About this exercise >> Every line with the string "orange" should be copied from the data.

Records for this exercise >>
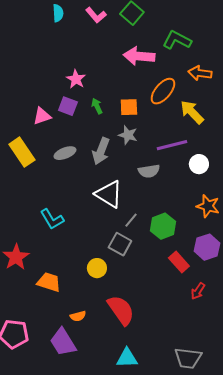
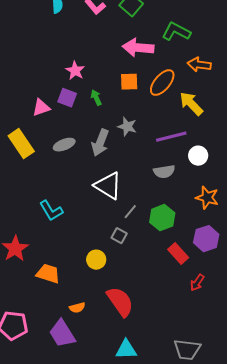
orange square: (129, 107) -> (129, 82), moved
gray semicircle: (149, 171) -> (164, 172), moved
gray square: (120, 244) -> (119, 236), size x0.7

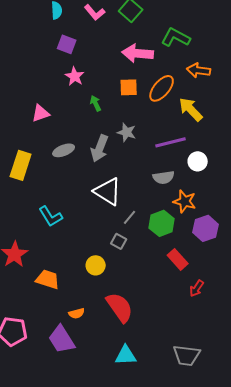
purple square: (67, 98) -> (67, 44), moved
yellow rectangle: (21, 144) -> (21, 165), moved, turned 52
orange star: (207, 198) -> (185, 201), moved
purple hexagon: (206, 239) -> (206, 228), moved

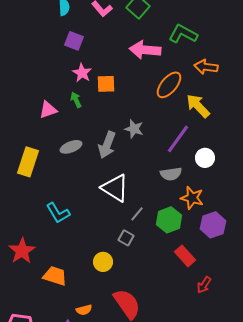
orange square: (129, 87) -> (106, 84), moved
green arrow: (96, 103) -> (76, 100), moved
purple line: (171, 142) -> (178, 139), turned -40

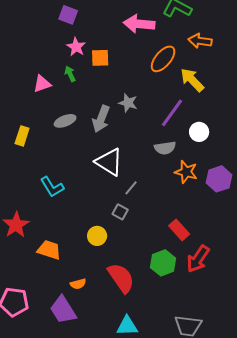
yellow rectangle: (28, 162) -> (22, 136), size x0.7
green hexagon: (169, 220) -> (163, 263), moved
purple hexagon: (213, 225) -> (219, 179), moved
red arrow: (204, 285) -> (198, 259), size x1.6

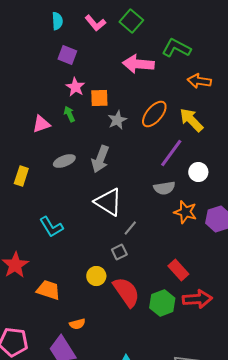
orange ellipse: (163, 59) -> (154, 114), moved
gray star: (128, 103) -> (117, 120), moved, turned 30
gray square: (120, 212) -> (119, 252), turned 35
red arrow: (198, 259) -> (197, 299), turned -128
red semicircle: (121, 278) -> (126, 292), moved

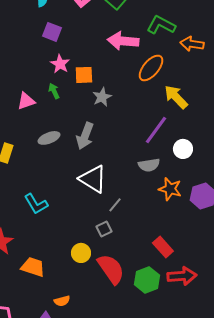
orange arrow: (199, 81) -> (192, 44), moved
orange ellipse: (154, 114) -> (151, 68), moved

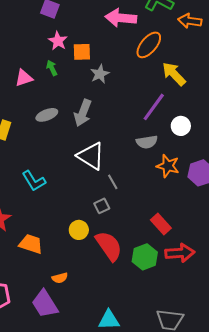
gray line: (115, 205) -> (113, 182), turned -70

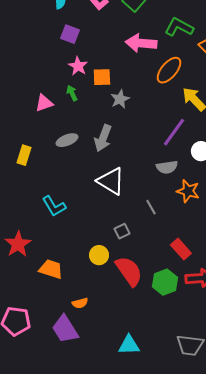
gray line: (113, 182) -> (151, 207), moved

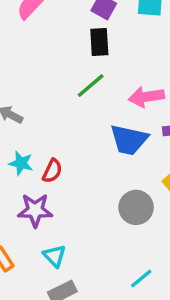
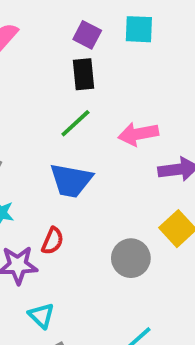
blue trapezoid: (129, 140) -> (71, 180), moved
red semicircle: (52, 171) -> (53, 241), moved

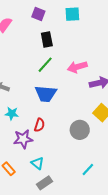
purple square: (87, 35) -> (38, 14), moved

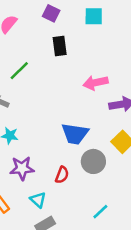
green line: (45, 65) -> (19, 71), moved
blue trapezoid: (46, 94) -> (75, 134), moved
red semicircle: (39, 125) -> (62, 175), moved

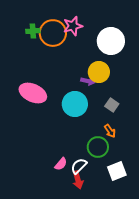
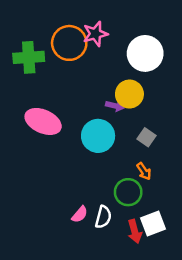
green cross: (33, 31) -> (29, 57), moved, size x1.6
white semicircle: (79, 166) -> (103, 217), turned 150
red arrow: (78, 180) -> (135, 231), moved

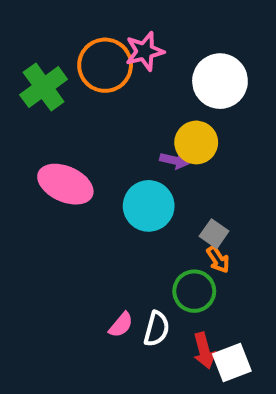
green cross: (29, 57) -> (44, 87), turned -32
gray square: (146, 137) -> (214, 234), moved
white square: (153, 224) -> (232, 362), moved

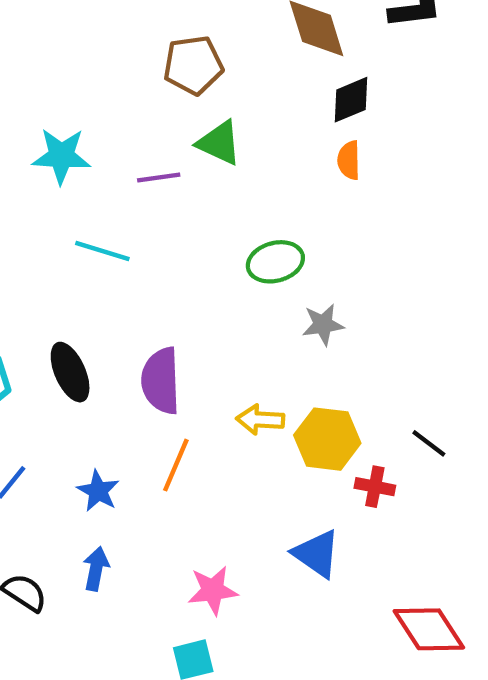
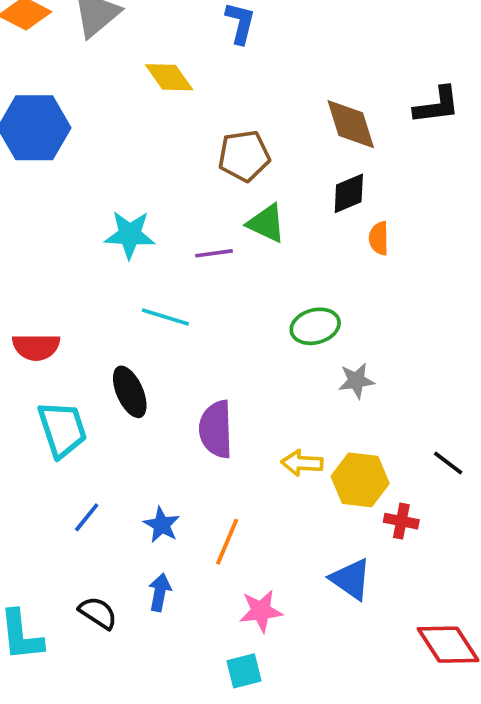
black diamond: (351, 100) -> (349, 193), moved
black ellipse: (70, 372) -> (130, 392), moved
black line: (429, 443) -> (448, 463), moved
orange line: (176, 465) -> (227, 542), moved

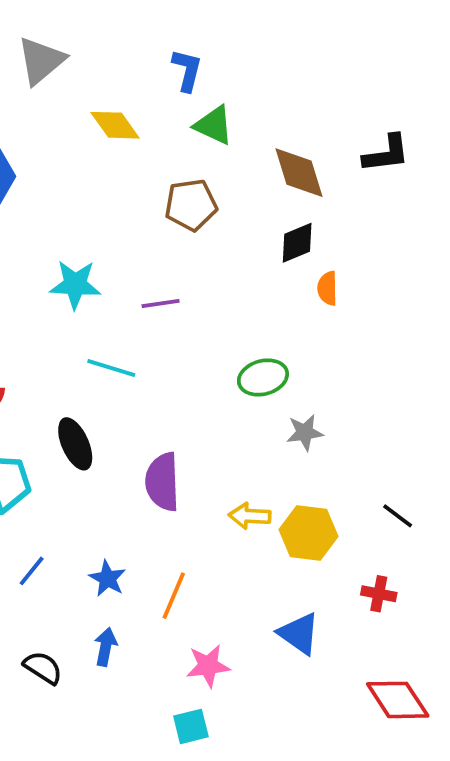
green triangle: (266, 223) -> (214, 125), moved
red cross: (401, 521) -> (379, 594), moved

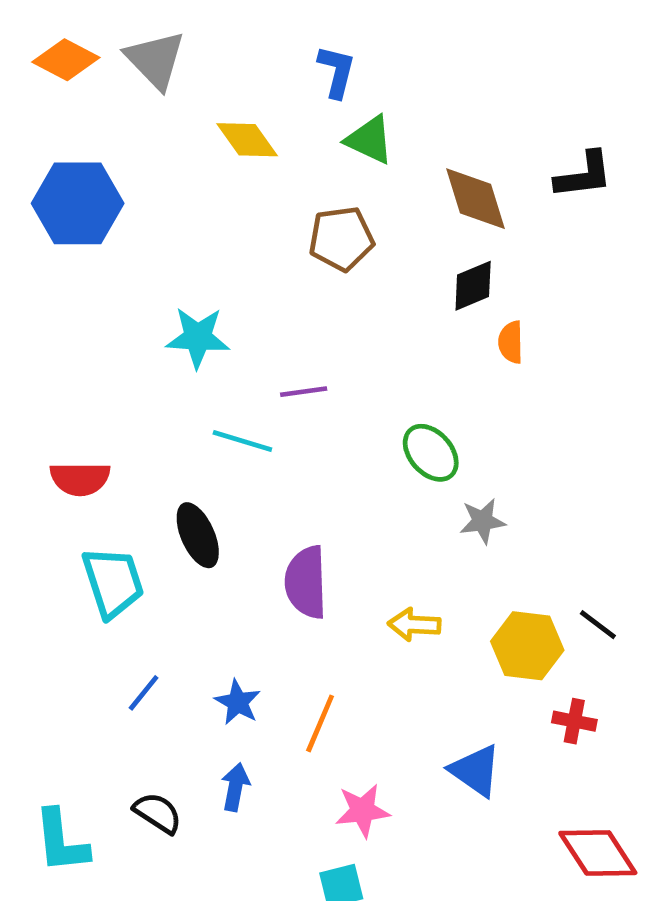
gray triangle: (41, 61) -> (155, 60), turned -34
purple line: (161, 303) -> (304, 392), moved
green ellipse: (263, 377) -> (431, 453), turned 63
yellow hexagon: (308, 533) -> (527, 646), moved

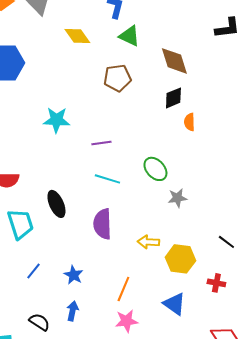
black L-shape: (584, 175) -> (227, 28), moved
cyan line: (242, 441) -> (107, 179), moved
yellow hexagon: (527, 646) -> (180, 259), moved
orange line: (320, 723) -> (123, 289), moved

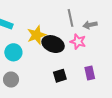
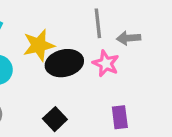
black ellipse: (53, 44) -> (64, 63), turned -40
black square: (60, 76) -> (55, 119), moved, turned -32

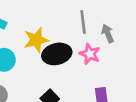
gray arrow: (129, 38) -> (108, 33), turned 72

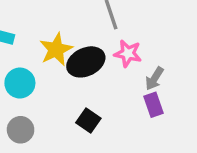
gray arrow: (108, 33) -> (154, 79), moved, turned -114

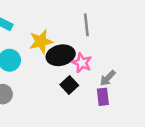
pink star: (128, 53) -> (82, 63), moved
black square: (88, 121) -> (69, 85), moved

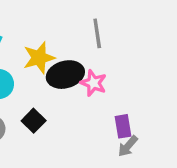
gray arrow: (108, 78) -> (128, 146), moved
black square: (69, 85) -> (34, 121), moved

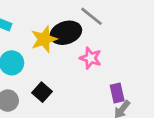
gray line: (97, 33) -> (92, 16), turned -40
black ellipse: (65, 75) -> (66, 33), moved

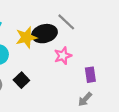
pink star: (91, 58) -> (63, 56), turned 30
purple rectangle: (117, 93) -> (90, 75), moved

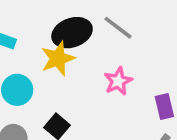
black ellipse: (44, 34) -> (72, 33), moved

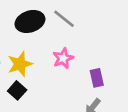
yellow star: (58, 59) -> (20, 64), moved

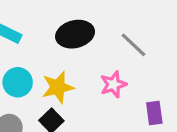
gray line: (64, 19) -> (133, 45), moved

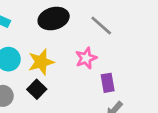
purple rectangle: (154, 113) -> (108, 83), moved

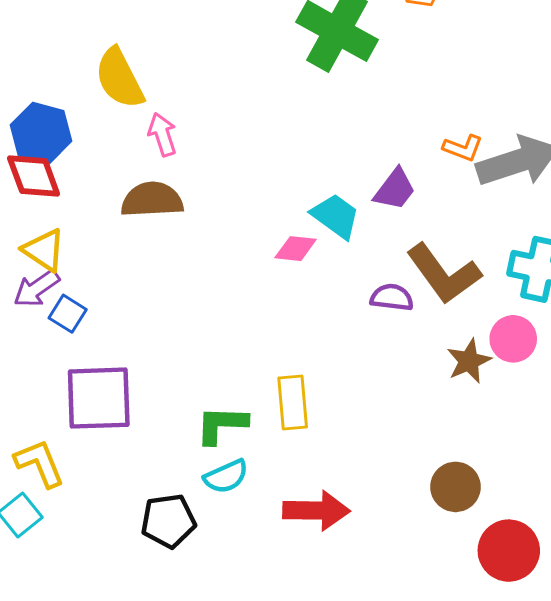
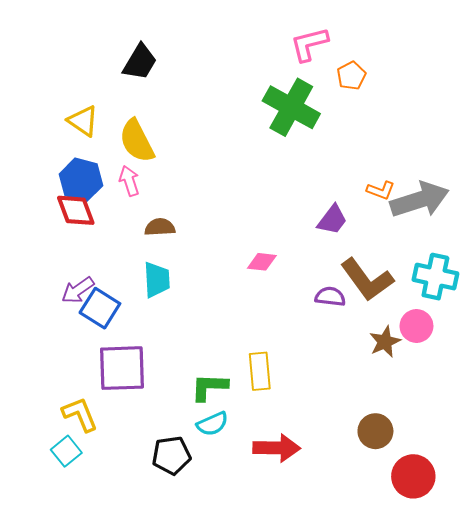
pink arrow: (162, 135) -> (129, 181), moved
brown semicircle: (152, 200) -> (160, 227), size x0.7
cyan trapezoid: (336, 216) -> (157, 280), moved, turned 51
yellow triangle: (44, 250) -> (83, 121), moved
blue square: (68, 314) -> (100, 308), size x1.5

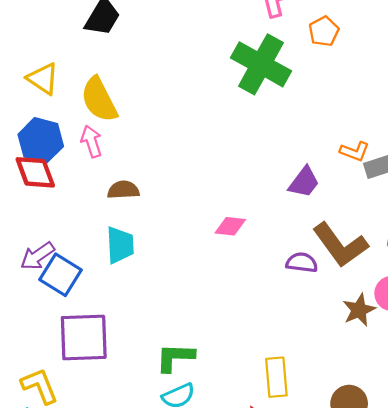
yellow rectangle: (260, 371) -> (276, 377), moved

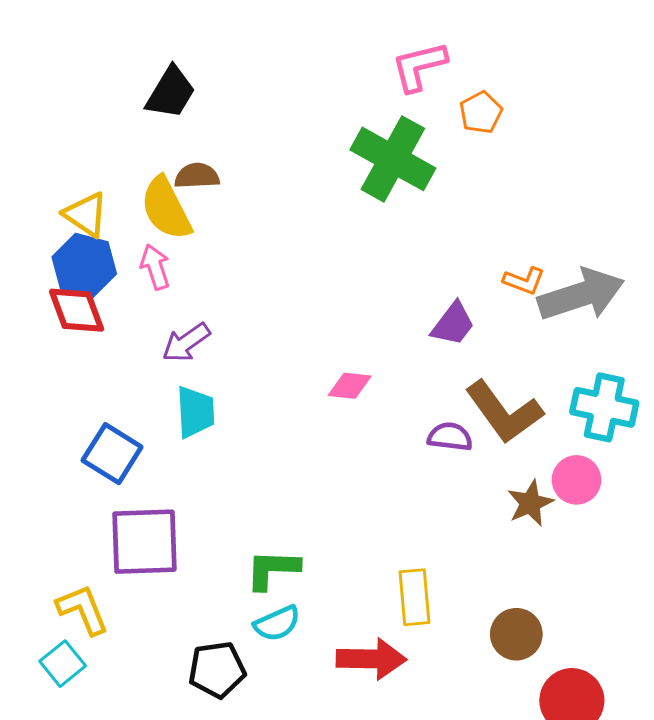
yellow triangle: (43, 79) -> (86, 214), moved
brown semicircle: (123, 190) -> (197, 176), moved
purple arrow: (37, 256) -> (186, 343), moved

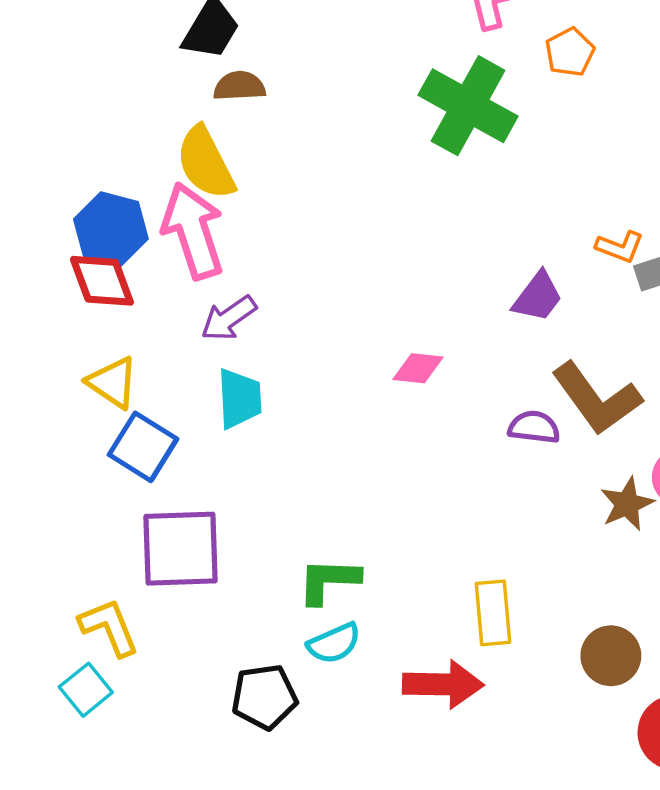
brown semicircle: (197, 176) -> (239, 86), moved
yellow triangle: (86, 214) -> (113, 383), moved
pink arrow: (155, 267) -> (193, 231), size x1.8

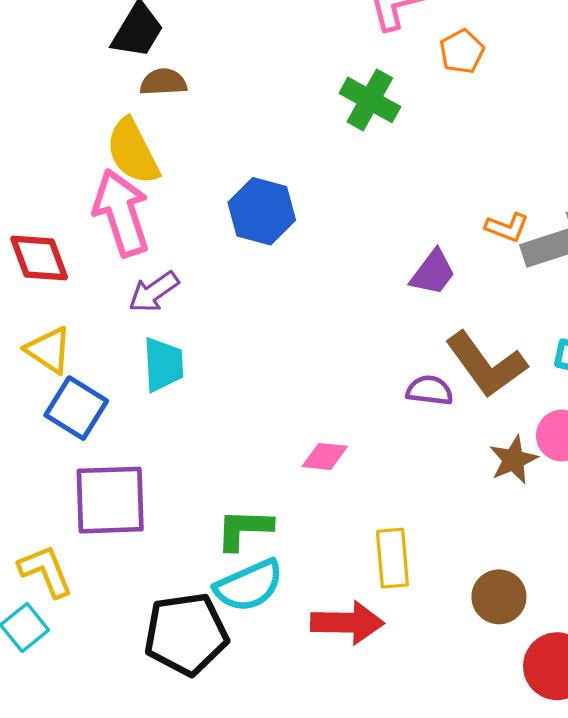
green cross: (468, 106) -> (370, 100), size x0.7
blue hexagon: (111, 229) -> (262, 211), moved
pink diamond: (418, 368) -> (325, 456), moved
cyan semicircle: (334, 643) -> (249, 586), size x1.4
black pentagon: (264, 697) -> (186, 634), size x1.4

Answer box >>
orange square: (129, 107) -> (129, 82), moved
orange star: (207, 198) -> (185, 201), moved
orange square: (129, 87) -> (106, 84), moved
orange ellipse: (163, 59) -> (154, 114), moved
orange arrow: (199, 81) -> (192, 44), moved
orange ellipse: (154, 114) -> (151, 68), moved
orange line: (176, 465) -> (227, 542), moved
orange line: (320, 723) -> (123, 289), moved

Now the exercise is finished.